=== AIM OF THE TASK ===
Each line of the data below holding the word "none" must be copied.

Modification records

**********

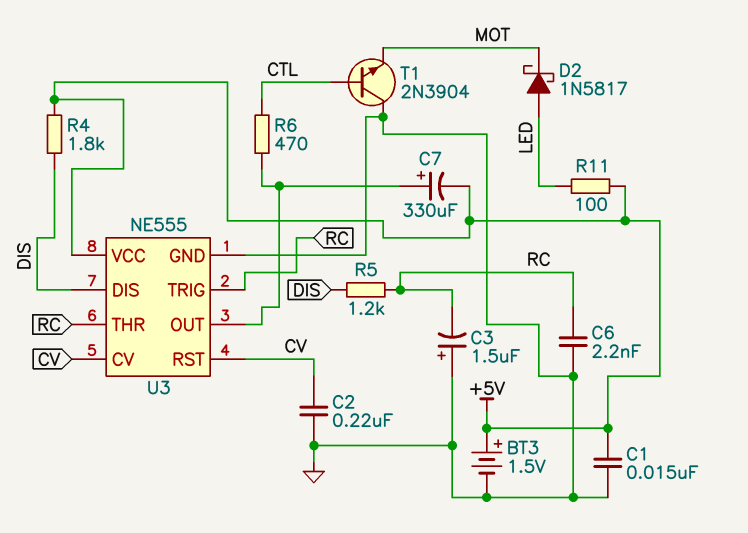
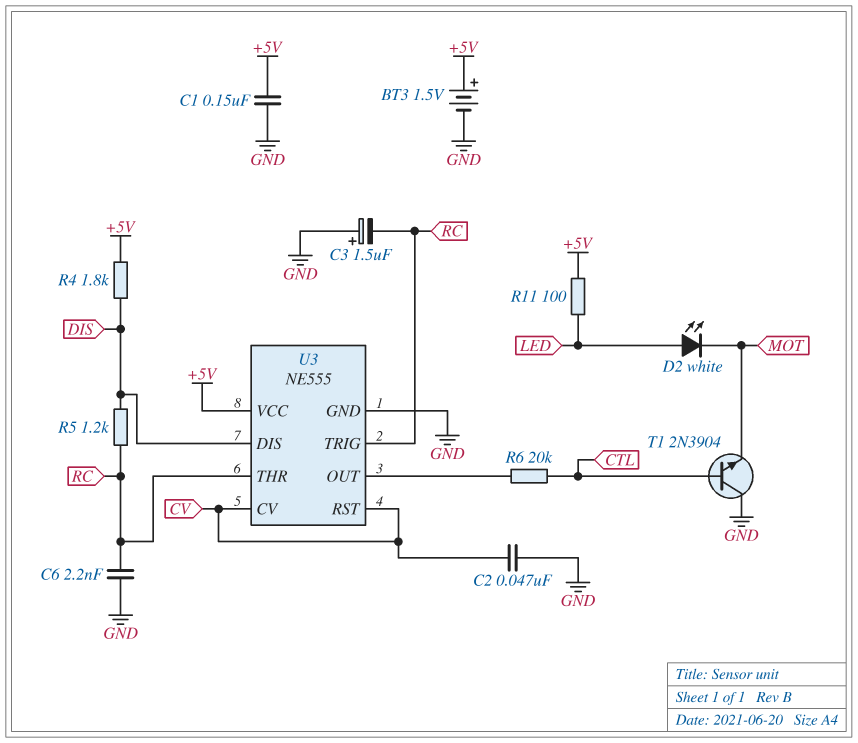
C1: 15nF (+5V, GND) -> 150nF (+5V, GND)
C2: 220nF (CV, GND) -> 47nF (CV, GND)
C7: 330uF (plus U3/OUT, minus +5V) -> none
D2: schottky 1N5817 (A LED, K MOT) -> LED white (A LED, K MOT)
R6: 470 (CTL, U3/OUT) -> 20k (CTL, U3/OUT)

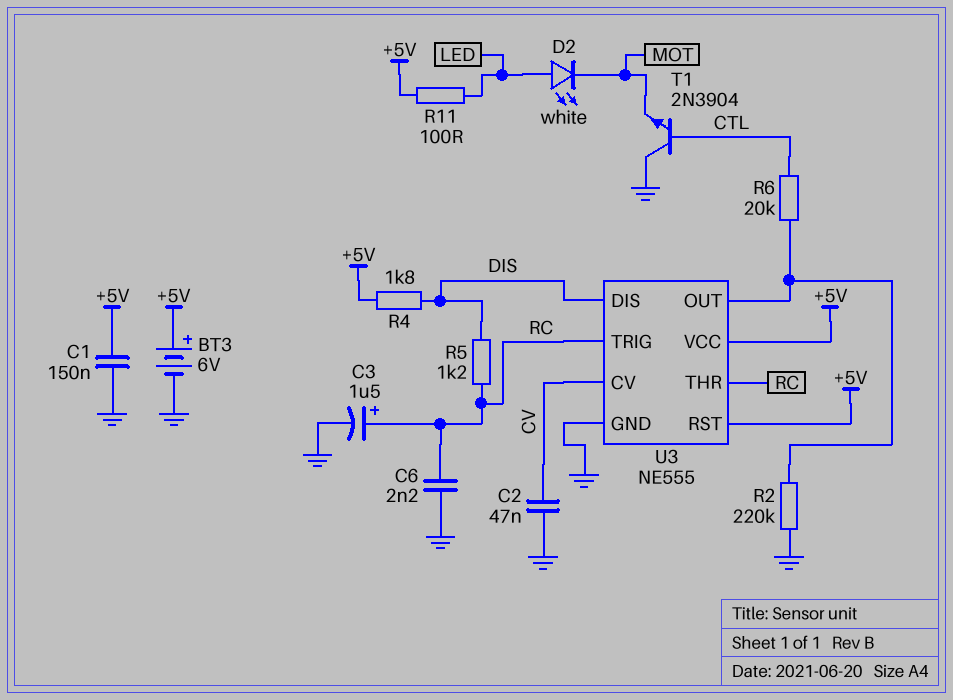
BT3: 1.5V (plus +5V, minus GND) -> 6V (plus +5V, minus GND)
C3: 1.5uF (plus GND, minus RC) -> 1.5uF (plus RC, minus GND)
R2: none -> 220k (GND, U3/OUT)
U3 pin RST: CV -> +5V

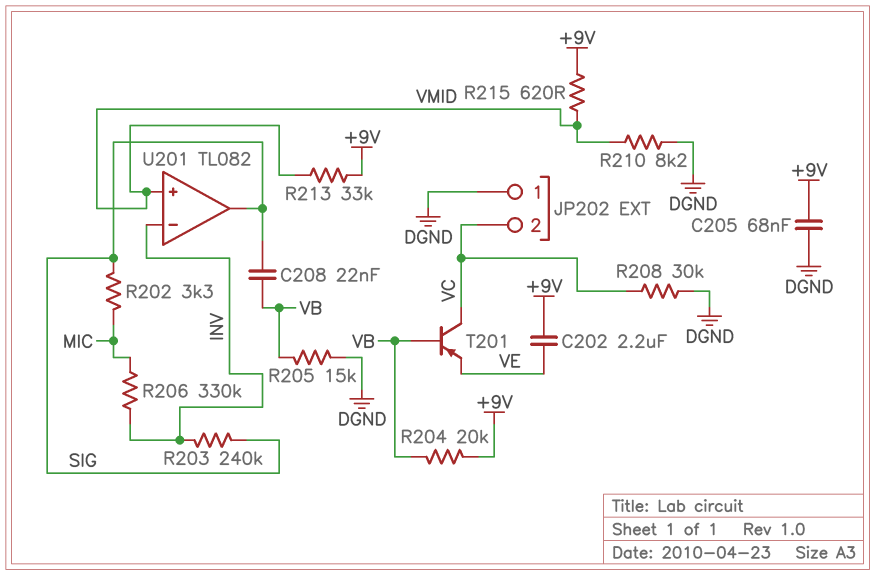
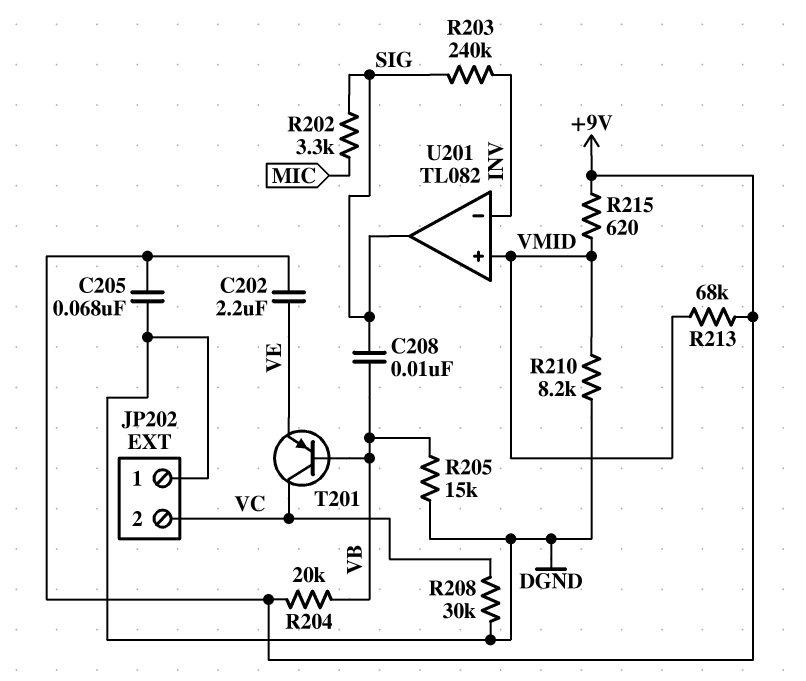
C208: 22nF (SIG, VB) -> 10nF (SIG, VB)
R206: 330k (INV, MIC) -> none
R213: 33k (+9V, VMID) -> 68k (+9V, VMID)

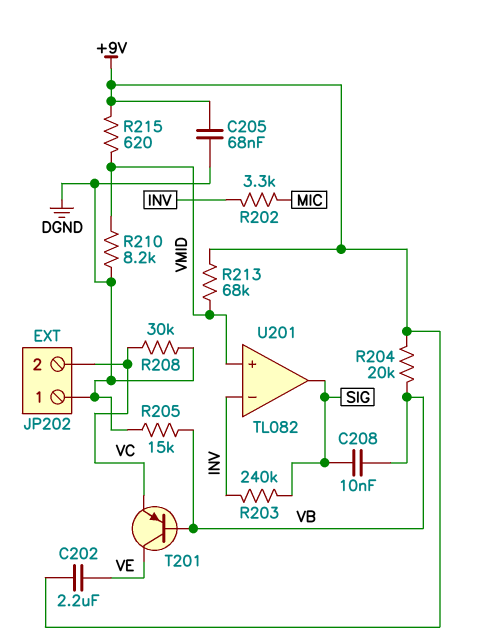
R202: 3.3k (MIC, SIG) -> 3.3k (INV, MIC)
T201: PNP (B VB, C VC, E VE) -> PNP (B VB, C VE, E VC)

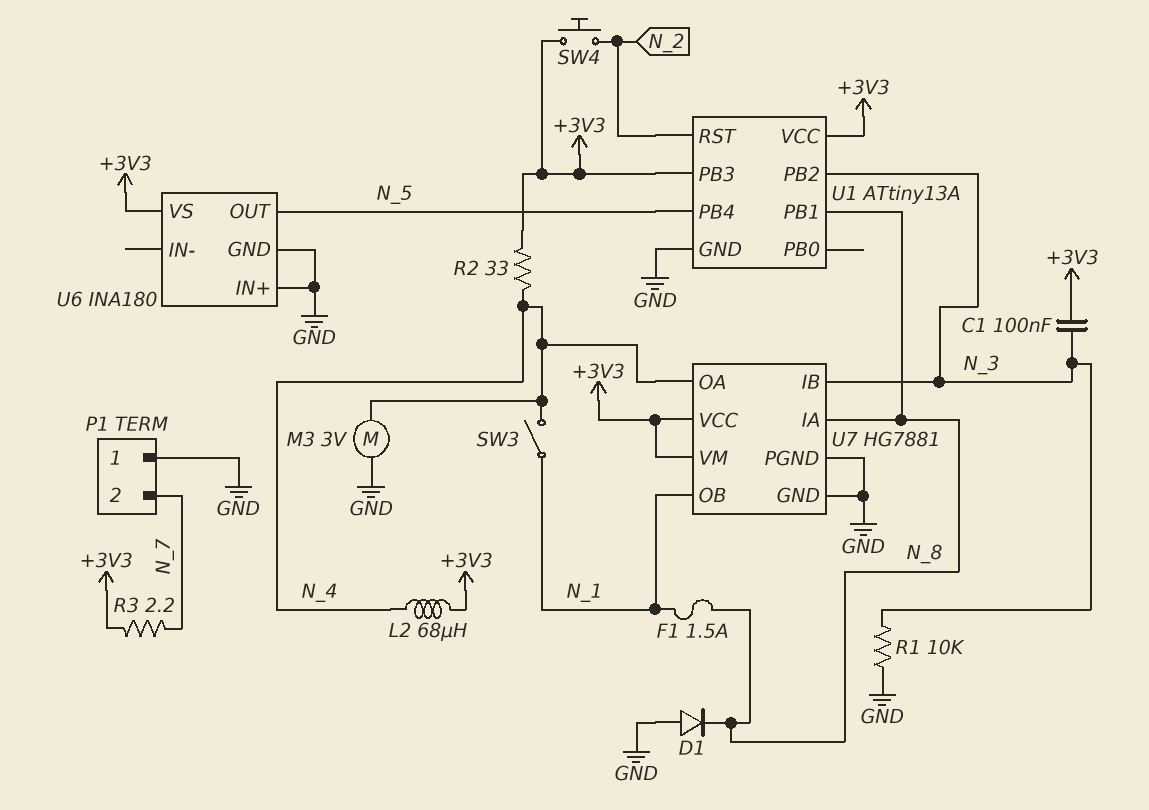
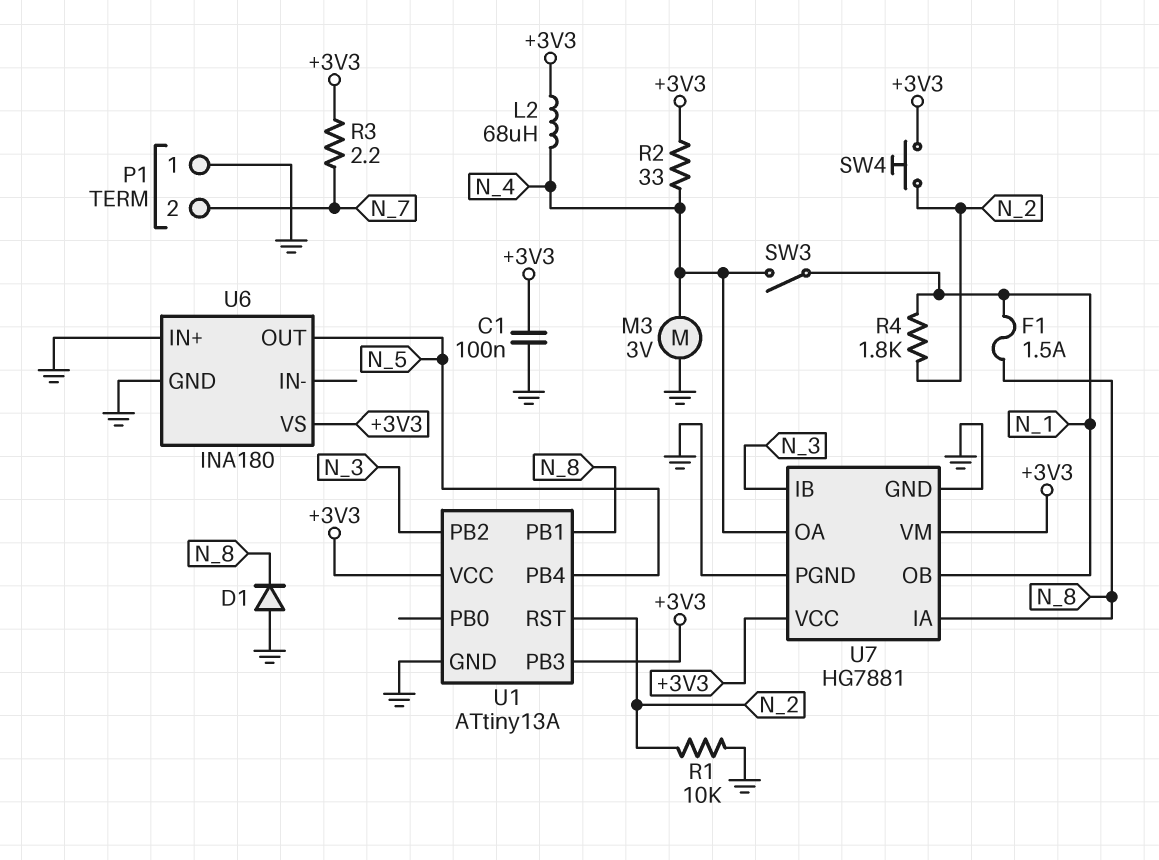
C1: 100nF (+3V3, N_3) -> 100nF (+3V3, GND)
R1: 10k (GND, N_3) -> 10k (GND, N_2)
R4: none -> 1.8k (N_1, N_2)

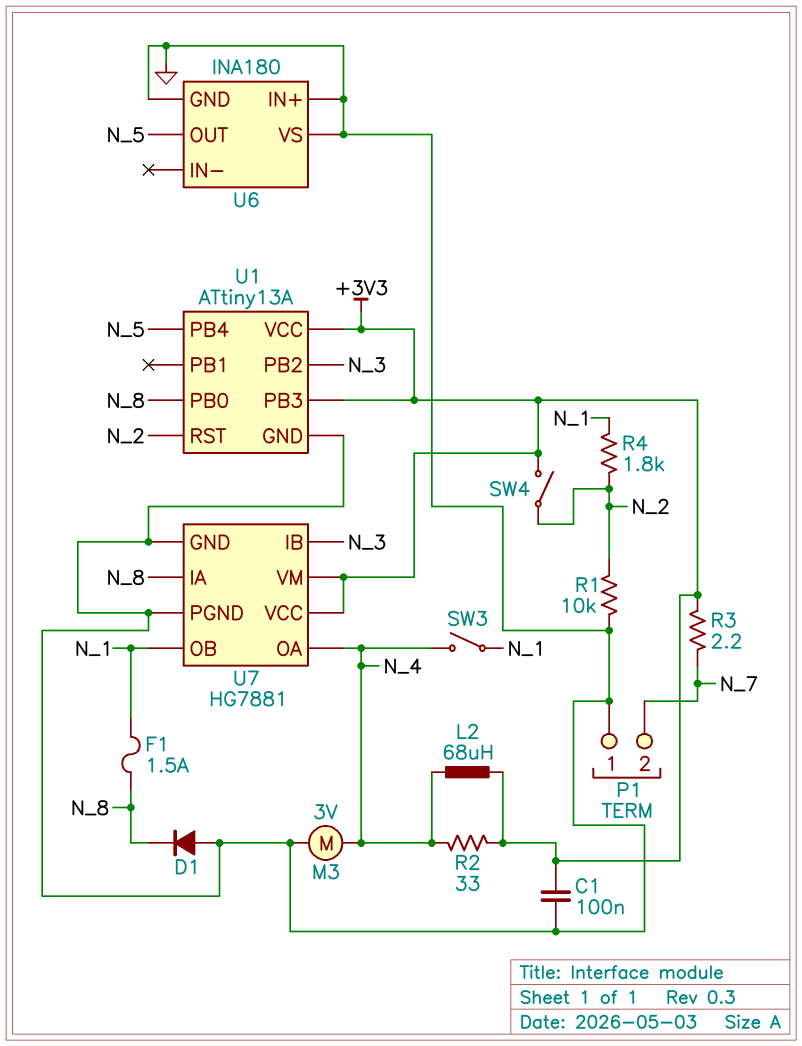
SW4: button (+3V3, N_2) -> switch (+3V3, N_2)
U1 pin PB0: none -> N_8
U1 pin PB1: N_8 -> none
U6 pin VS: +3V3 -> GND

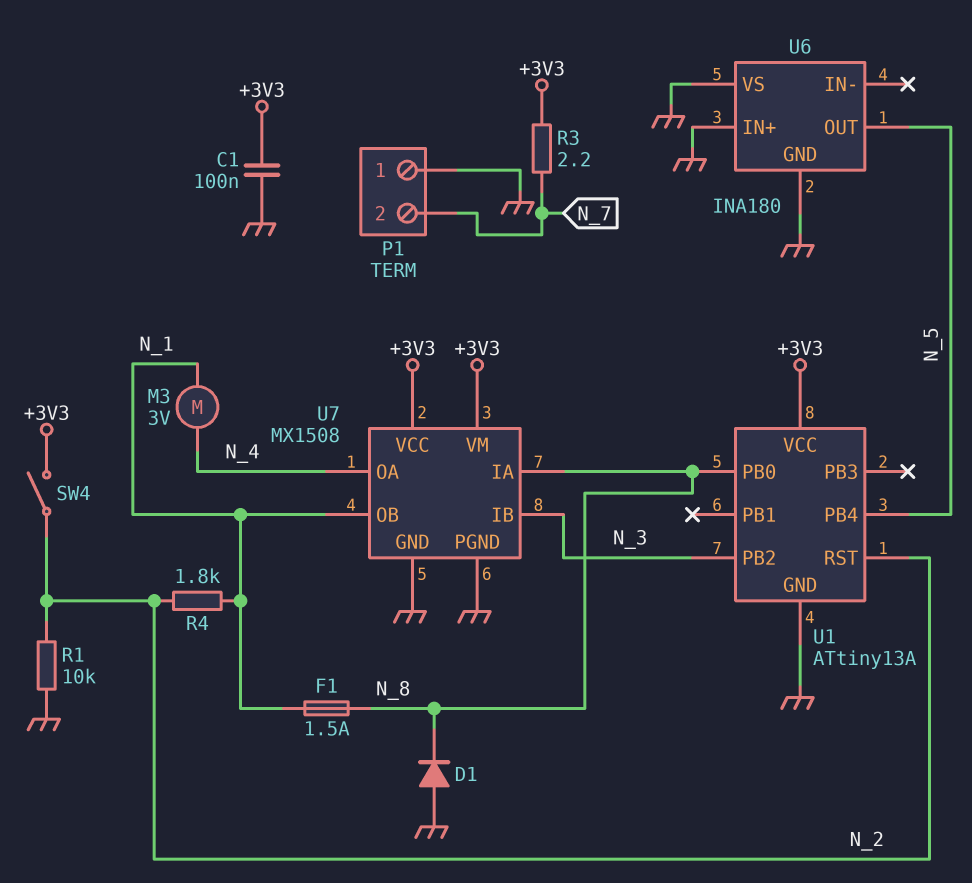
L2: 68uH (+3V3, N_4) -> none
M3: motor 3V (GND, N_4) -> motor 3V (N_1, N_4)
R2: 33 (+3V3, N_4) -> none
SW3: switch (N_1, N_4) -> none
U1 pin PB3: +3V3 -> none
U7: HG7881 -> MX1508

**********

=== RESULT OF THE TASK ===
C7: 330uF (plus U3/OUT, minus +5V) -> none
R2: none -> 220k (GND, U3/OUT)
R206: 330k (INV, MIC) -> none
R4: none -> 1.8k (N_1, N_2)
U1 pin PB0: none -> N_8
U1 pin PB1: N_8 -> none
L2: 68uH (+3V3, N_4) -> none
R2: 33 (+3V3, N_4) -> none
SW3: switch (N_1, N_4) -> none
U1 pin PB3: +3V3 -> none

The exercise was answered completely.